### DIRECTIONS FOR THIS TASK:
Show each line in the rows below that contains the string "kern", copying it in full. Case counts.

### EXTRACTED MATERIAL:
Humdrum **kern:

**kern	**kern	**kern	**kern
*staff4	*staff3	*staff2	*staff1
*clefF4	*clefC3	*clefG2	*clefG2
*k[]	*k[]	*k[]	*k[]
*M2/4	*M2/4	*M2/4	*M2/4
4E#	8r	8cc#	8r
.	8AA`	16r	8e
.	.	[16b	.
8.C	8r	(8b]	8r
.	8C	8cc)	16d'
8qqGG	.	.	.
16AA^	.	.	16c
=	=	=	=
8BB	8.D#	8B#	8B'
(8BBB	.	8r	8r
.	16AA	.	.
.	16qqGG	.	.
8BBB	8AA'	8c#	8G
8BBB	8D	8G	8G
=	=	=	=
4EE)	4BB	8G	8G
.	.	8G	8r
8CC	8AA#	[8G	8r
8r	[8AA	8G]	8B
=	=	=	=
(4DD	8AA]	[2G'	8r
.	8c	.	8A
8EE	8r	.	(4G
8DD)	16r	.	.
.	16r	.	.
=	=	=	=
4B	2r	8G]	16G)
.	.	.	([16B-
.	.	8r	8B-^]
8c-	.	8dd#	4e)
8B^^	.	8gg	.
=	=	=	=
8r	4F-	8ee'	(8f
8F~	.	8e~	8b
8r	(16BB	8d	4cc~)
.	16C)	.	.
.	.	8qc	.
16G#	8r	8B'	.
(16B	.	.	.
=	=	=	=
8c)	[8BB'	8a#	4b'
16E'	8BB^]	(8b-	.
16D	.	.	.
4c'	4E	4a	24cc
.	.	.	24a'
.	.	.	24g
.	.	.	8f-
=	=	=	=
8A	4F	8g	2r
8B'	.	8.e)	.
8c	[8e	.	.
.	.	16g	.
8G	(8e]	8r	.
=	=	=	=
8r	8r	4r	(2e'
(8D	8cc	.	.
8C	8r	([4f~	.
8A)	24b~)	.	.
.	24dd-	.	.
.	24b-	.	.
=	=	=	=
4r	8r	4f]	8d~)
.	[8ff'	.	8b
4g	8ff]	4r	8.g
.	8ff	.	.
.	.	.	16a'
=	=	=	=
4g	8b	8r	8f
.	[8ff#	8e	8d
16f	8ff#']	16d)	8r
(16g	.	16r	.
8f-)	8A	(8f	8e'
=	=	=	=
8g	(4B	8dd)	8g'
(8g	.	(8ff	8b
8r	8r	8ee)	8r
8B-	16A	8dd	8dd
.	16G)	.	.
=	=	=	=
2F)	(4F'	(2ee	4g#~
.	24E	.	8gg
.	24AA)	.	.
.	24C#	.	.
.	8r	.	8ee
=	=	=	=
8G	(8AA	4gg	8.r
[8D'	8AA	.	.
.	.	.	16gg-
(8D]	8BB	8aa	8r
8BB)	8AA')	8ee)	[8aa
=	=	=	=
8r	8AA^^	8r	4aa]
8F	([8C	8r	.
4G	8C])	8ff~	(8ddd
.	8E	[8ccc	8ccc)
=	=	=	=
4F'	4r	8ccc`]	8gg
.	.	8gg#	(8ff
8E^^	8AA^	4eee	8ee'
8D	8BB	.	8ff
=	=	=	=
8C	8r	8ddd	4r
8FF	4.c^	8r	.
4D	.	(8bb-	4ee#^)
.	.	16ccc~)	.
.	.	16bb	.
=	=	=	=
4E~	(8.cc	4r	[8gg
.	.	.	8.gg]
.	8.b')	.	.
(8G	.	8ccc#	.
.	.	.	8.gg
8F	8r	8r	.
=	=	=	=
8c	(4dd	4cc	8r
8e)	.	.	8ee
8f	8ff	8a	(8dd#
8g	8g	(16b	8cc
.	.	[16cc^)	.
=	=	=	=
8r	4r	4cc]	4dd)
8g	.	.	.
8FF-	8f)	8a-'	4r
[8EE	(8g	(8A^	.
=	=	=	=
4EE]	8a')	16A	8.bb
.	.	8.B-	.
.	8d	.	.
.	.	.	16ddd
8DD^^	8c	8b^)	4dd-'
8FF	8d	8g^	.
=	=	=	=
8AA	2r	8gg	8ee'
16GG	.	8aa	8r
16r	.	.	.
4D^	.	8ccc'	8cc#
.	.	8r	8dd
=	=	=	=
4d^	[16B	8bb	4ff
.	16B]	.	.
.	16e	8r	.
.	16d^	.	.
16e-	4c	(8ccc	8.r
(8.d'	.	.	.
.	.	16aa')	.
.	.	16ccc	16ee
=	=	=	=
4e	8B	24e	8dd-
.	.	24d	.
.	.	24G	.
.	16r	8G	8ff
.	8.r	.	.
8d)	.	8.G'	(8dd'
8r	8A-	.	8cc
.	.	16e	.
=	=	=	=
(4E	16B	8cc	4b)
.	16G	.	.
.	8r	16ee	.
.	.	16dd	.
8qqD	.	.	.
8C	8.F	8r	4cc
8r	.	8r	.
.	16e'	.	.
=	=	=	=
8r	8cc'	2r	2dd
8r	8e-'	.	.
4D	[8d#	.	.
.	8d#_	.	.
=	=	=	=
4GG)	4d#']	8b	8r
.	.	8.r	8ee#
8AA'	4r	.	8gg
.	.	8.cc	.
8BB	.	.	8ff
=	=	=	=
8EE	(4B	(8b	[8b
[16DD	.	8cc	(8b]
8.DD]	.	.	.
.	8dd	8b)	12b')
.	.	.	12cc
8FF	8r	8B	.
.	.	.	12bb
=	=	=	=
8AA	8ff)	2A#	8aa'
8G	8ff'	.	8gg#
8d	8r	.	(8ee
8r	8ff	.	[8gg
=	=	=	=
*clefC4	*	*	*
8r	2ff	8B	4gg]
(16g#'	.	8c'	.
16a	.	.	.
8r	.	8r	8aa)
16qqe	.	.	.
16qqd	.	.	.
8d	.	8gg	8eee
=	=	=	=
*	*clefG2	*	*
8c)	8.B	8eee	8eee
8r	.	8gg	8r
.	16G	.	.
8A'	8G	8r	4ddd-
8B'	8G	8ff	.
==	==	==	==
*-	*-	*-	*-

--

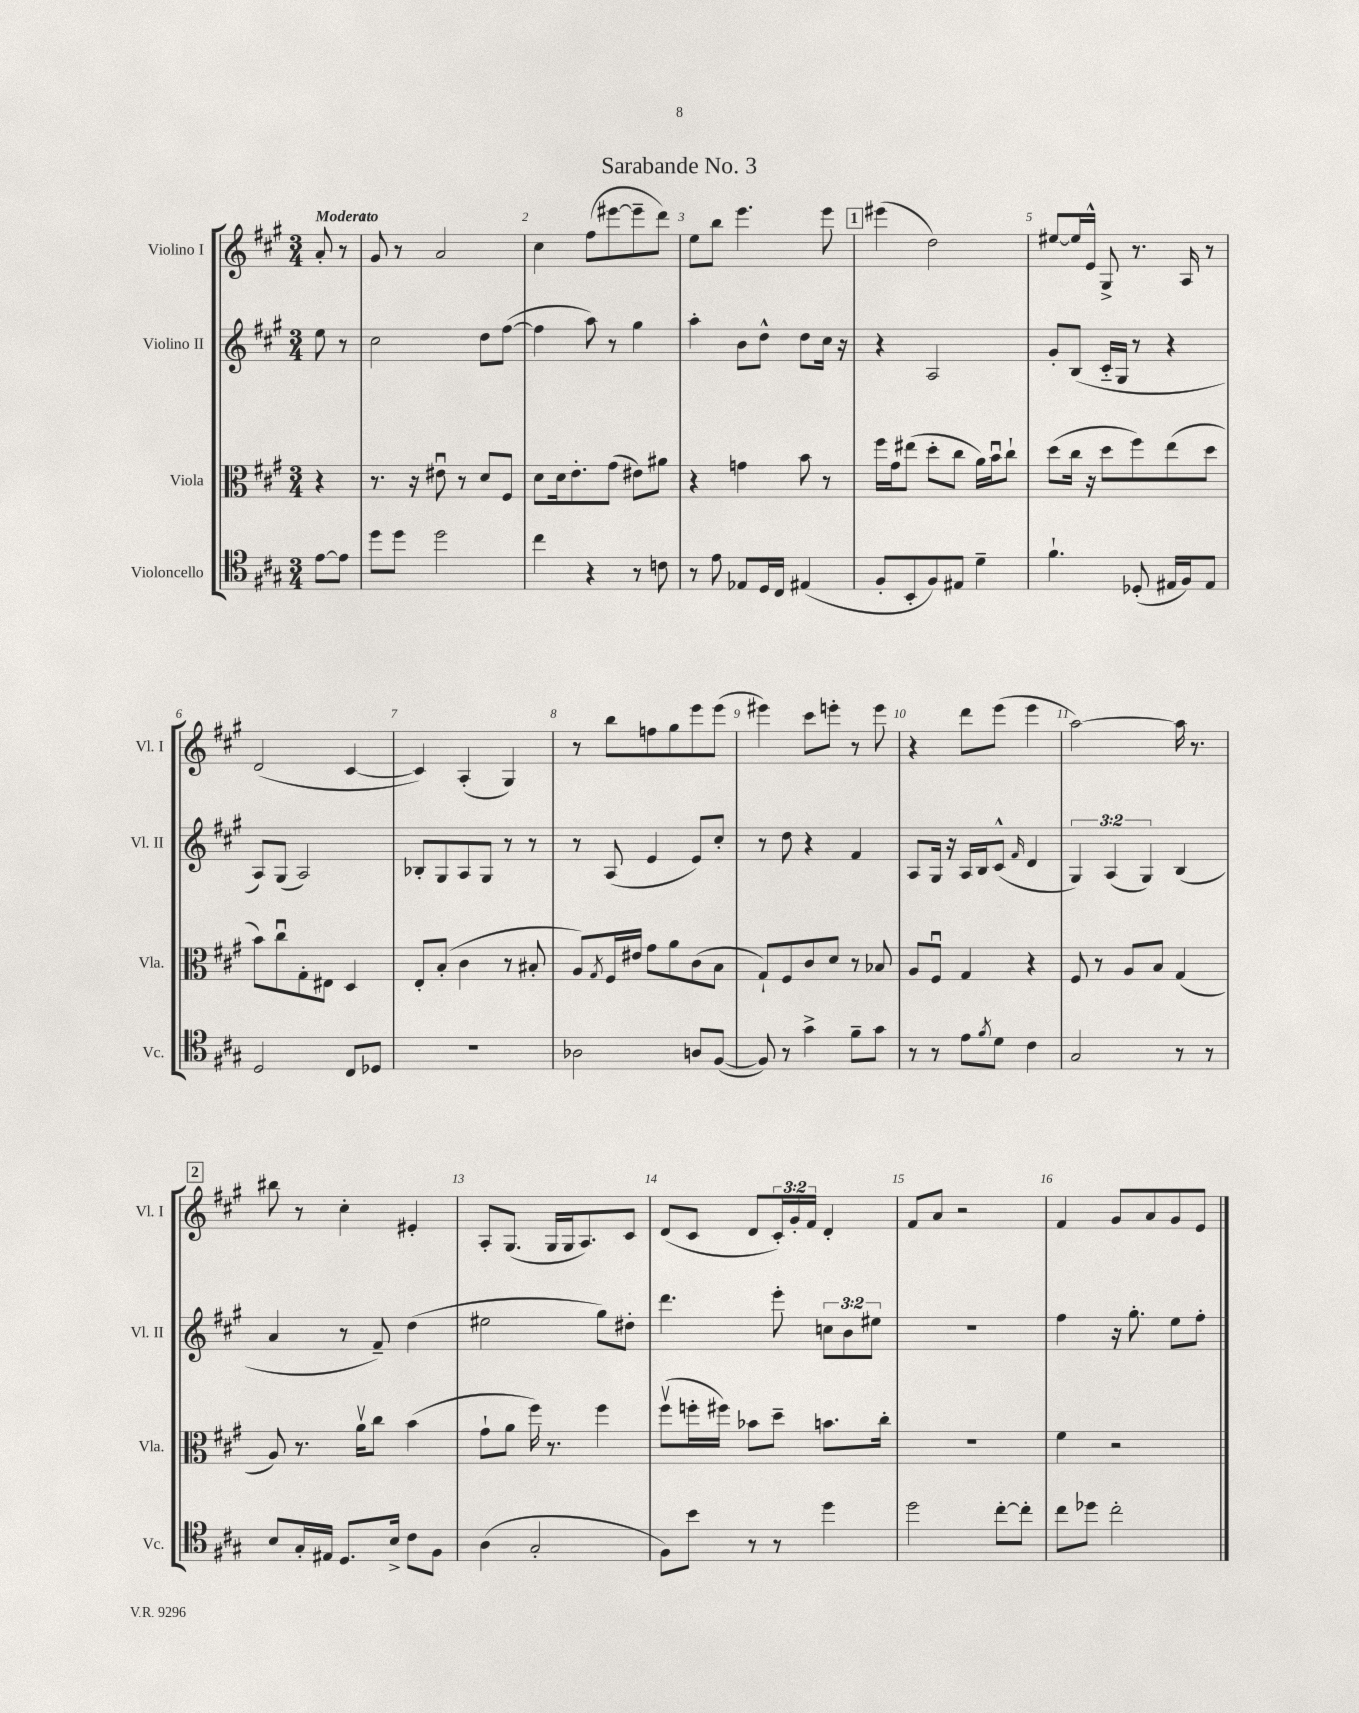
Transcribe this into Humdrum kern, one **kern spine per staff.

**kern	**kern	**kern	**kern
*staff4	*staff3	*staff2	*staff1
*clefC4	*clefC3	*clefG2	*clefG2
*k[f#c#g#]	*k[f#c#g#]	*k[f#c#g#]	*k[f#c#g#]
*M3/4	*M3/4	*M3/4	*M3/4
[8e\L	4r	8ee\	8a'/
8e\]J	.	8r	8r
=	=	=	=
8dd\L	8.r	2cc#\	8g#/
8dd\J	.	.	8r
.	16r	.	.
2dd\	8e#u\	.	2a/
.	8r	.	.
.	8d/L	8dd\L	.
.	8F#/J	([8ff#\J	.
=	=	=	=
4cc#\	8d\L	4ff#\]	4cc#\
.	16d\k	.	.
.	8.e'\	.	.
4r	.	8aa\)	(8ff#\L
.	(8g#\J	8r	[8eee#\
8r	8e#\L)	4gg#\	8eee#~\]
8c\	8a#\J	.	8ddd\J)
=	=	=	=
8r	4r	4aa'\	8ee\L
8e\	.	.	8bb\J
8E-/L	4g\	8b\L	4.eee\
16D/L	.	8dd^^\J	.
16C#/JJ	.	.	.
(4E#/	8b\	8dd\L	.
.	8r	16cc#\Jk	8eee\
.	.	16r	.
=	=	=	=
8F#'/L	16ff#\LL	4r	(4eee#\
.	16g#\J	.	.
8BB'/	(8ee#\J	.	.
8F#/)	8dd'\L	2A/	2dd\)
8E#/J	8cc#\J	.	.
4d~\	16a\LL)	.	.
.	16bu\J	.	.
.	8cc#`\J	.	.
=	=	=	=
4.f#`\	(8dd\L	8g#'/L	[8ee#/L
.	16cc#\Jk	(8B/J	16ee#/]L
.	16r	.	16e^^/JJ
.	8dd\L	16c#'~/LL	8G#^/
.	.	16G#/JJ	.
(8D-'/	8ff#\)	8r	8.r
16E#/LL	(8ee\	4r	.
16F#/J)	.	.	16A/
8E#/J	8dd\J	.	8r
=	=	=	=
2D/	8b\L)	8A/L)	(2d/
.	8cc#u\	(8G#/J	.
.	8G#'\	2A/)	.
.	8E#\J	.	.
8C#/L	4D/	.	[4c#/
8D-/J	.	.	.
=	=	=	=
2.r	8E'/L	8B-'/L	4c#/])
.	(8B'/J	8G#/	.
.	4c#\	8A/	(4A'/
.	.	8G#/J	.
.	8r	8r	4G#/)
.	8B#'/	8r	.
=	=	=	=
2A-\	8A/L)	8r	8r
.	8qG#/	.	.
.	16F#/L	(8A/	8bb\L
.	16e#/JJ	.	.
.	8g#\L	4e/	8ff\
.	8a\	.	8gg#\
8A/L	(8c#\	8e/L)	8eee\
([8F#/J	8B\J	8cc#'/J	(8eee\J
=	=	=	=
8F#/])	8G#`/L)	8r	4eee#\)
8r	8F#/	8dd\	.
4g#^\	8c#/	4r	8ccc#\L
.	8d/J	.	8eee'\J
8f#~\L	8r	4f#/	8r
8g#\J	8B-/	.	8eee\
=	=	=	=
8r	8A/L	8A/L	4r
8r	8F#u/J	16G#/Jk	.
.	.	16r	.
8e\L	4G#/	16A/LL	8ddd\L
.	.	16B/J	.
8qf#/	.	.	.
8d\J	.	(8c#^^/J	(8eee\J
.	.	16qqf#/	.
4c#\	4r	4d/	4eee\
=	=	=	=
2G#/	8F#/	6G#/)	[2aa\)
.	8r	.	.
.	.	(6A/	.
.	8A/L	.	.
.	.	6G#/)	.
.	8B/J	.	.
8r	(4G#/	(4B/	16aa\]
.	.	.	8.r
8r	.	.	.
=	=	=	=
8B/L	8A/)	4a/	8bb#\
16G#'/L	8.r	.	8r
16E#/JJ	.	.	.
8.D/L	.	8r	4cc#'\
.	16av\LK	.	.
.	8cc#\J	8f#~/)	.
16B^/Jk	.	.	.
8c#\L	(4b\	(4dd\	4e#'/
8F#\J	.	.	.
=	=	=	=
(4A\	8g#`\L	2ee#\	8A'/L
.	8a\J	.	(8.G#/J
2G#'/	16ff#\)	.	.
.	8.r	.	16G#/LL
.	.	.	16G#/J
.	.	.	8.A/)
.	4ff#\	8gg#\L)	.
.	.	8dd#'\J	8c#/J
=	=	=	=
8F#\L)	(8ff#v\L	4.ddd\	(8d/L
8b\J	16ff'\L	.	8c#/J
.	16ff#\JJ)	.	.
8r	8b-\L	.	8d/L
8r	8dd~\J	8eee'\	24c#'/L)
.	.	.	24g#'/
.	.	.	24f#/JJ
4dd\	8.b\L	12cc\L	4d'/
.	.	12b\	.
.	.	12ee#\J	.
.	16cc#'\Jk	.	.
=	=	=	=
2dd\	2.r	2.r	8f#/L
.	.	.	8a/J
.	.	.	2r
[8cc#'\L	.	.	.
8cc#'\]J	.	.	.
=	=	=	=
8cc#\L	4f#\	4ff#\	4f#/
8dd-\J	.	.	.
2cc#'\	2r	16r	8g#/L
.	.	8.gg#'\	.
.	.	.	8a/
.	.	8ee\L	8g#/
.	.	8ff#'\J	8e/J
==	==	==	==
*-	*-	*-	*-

### ANSWER TO THE EXERCISE:
Humdrum **kern:
**kern	**kern	**kern	**kern
Transcribe this into Humdrum kern, one **kern spine per staff.
**kern	**kern	**kern	**kern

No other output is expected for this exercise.